Material supplied —
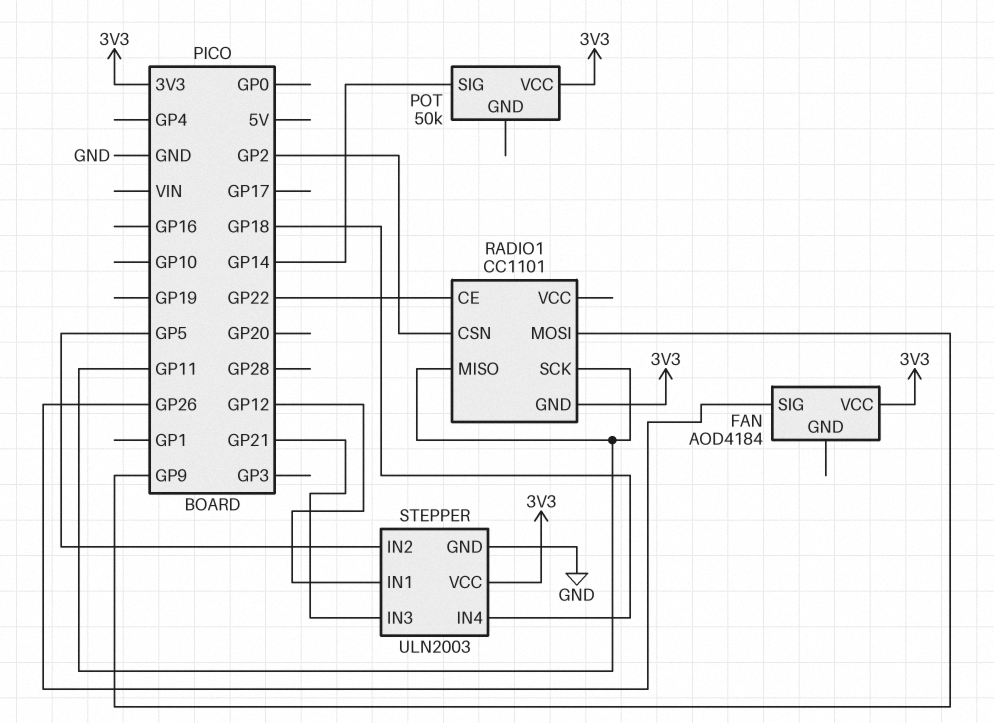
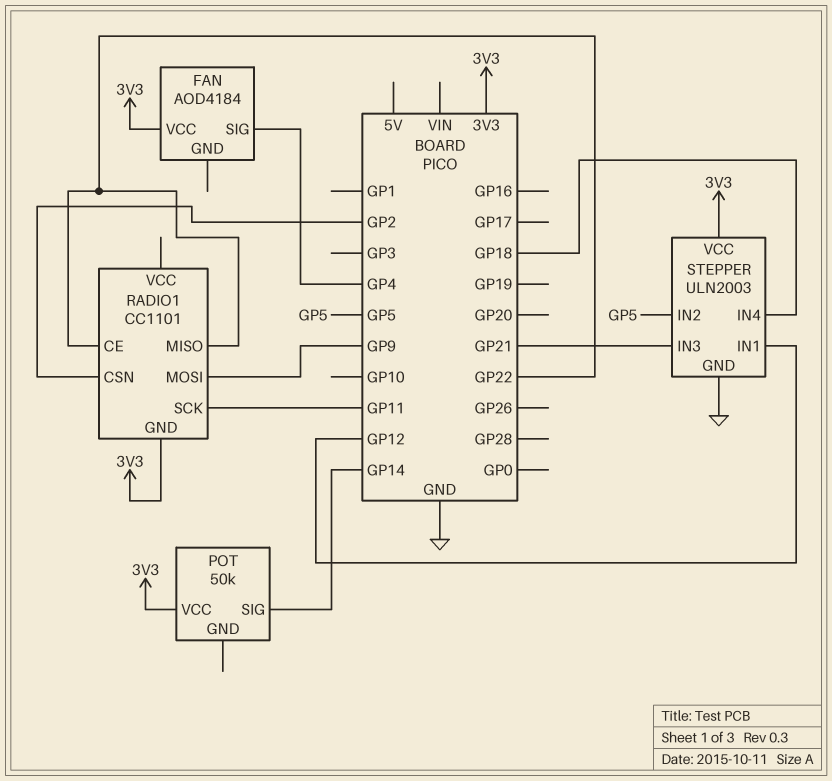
FAN pin SIG: GP26 -> GP4
RADIO1 pin MISO: GP11 -> GP22

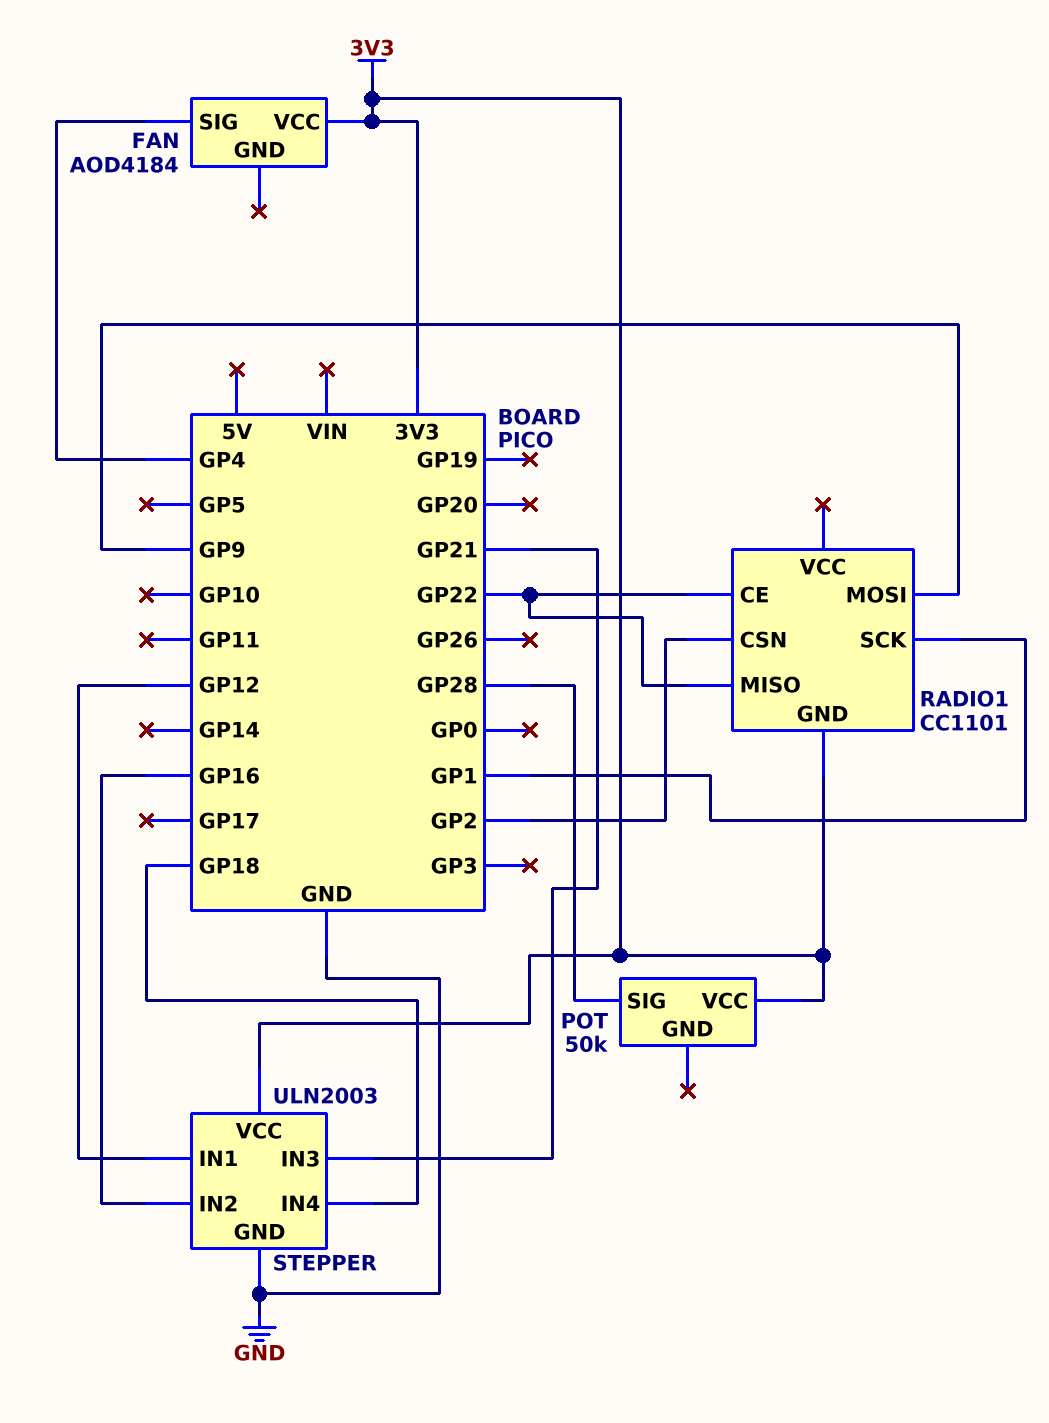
POT pin SIG: GP14 -> GP28
RADIO1 pin SCK: GP11 -> GP1
STEPPER pin IN2: GP5 -> GP16

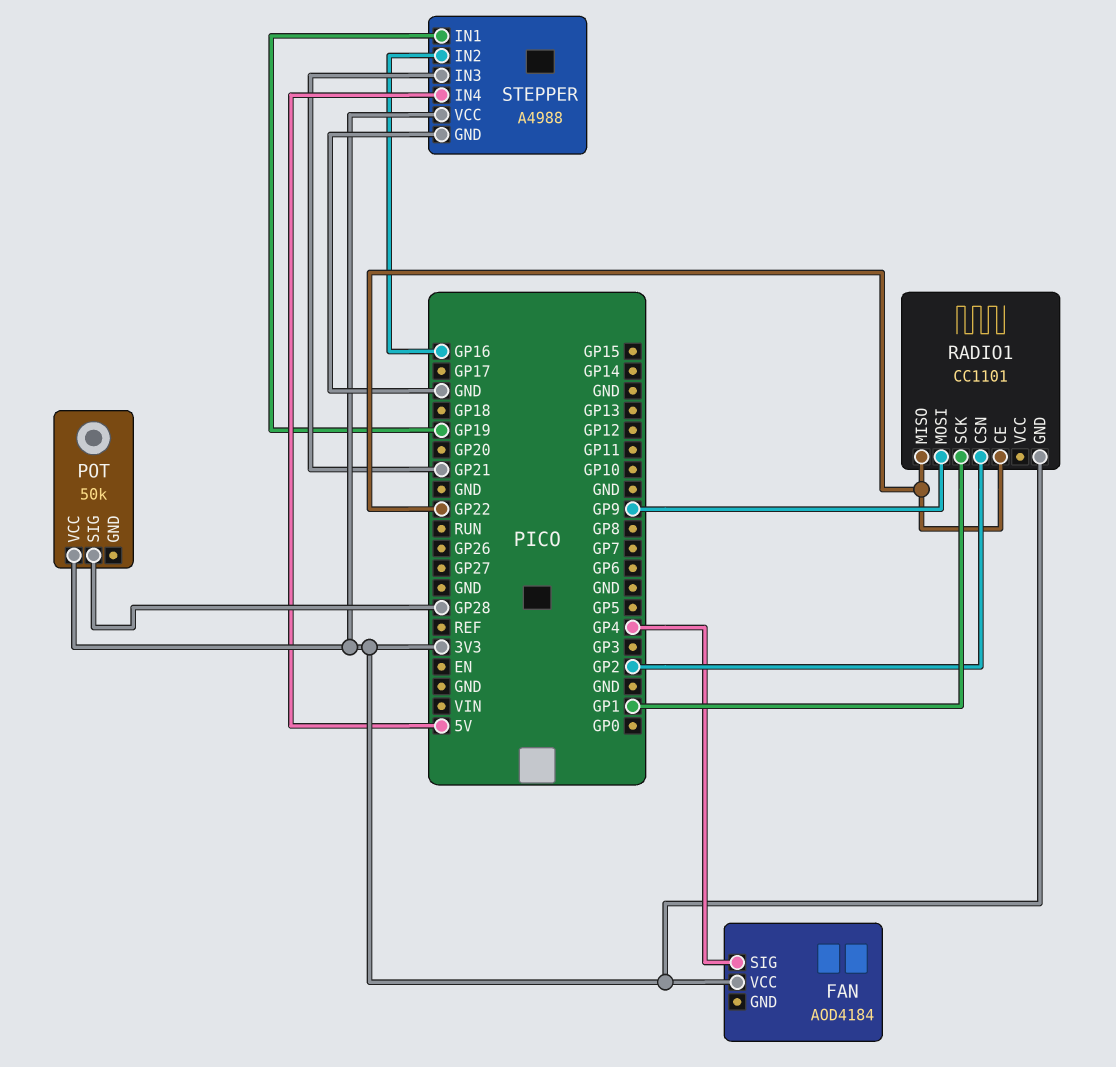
STEPPER: ULN2003 -> A4988
STEPPER pin IN1: GP12 -> GP19
STEPPER pin IN4: GP18 -> 5V

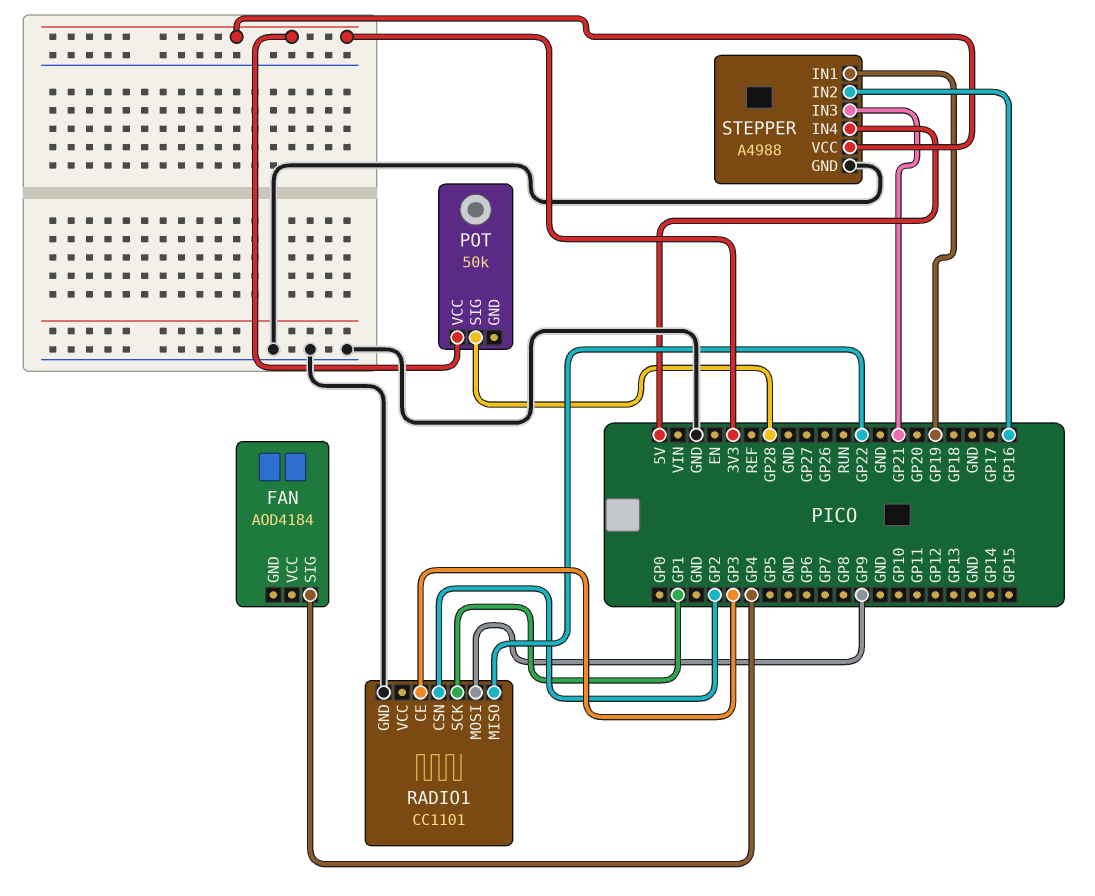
FAN pin VCC: 3V3 -> none
RADIO1 pin CE: GP22 -> GP3
RADIO1 pin GND: 3V3 -> GND

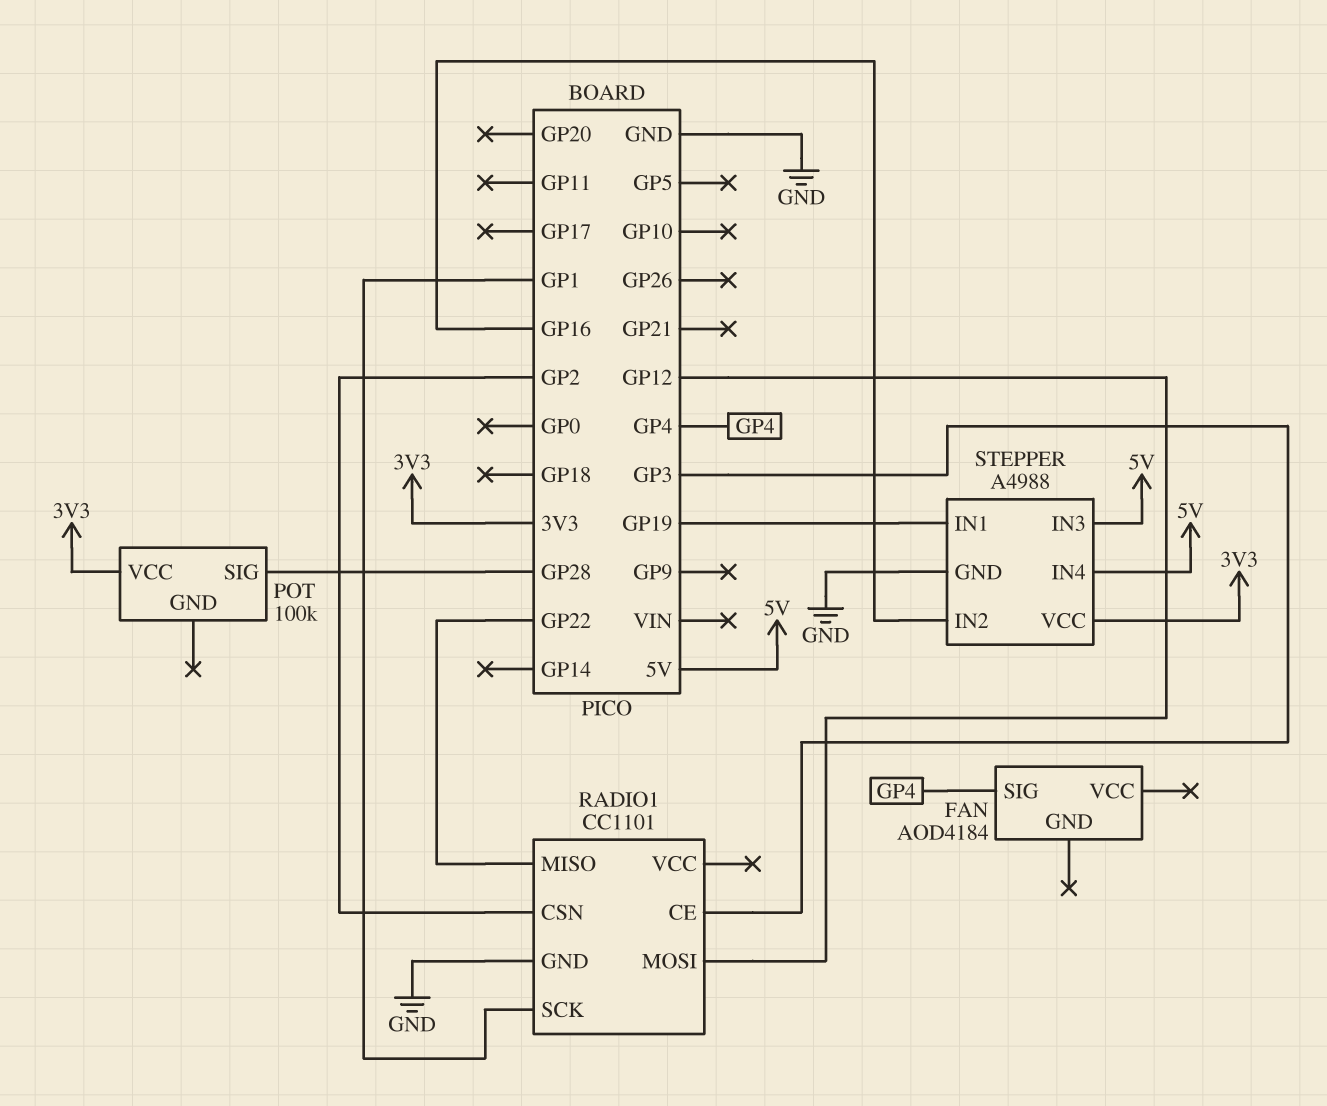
POT: 50k -> 100k
RADIO1 pin MOSI: GP9 -> GP12
STEPPER pin IN3: GP21 -> 5V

Task brief — Transcribe the whole of the data exactly, minus any pictures.

Expected output —
FAN pin SIG: GP26 -> GP4
RADIO1 pin MISO: GP11 -> GP22

POT pin SIG: GP14 -> GP28
RADIO1 pin SCK: GP11 -> GP1
STEPPER pin IN2: GP5 -> GP16

STEPPER: ULN2003 -> A4988
STEPPER pin IN1: GP12 -> GP19
STEPPER pin IN4: GP18 -> 5V

FAN pin VCC: 3V3 -> none
RADIO1 pin CE: GP22 -> GP3
RADIO1 pin GND: 3V3 -> GND

POT: 50k -> 100k
RADIO1 pin MOSI: GP9 -> GP12
STEPPER pin IN3: GP21 -> 5V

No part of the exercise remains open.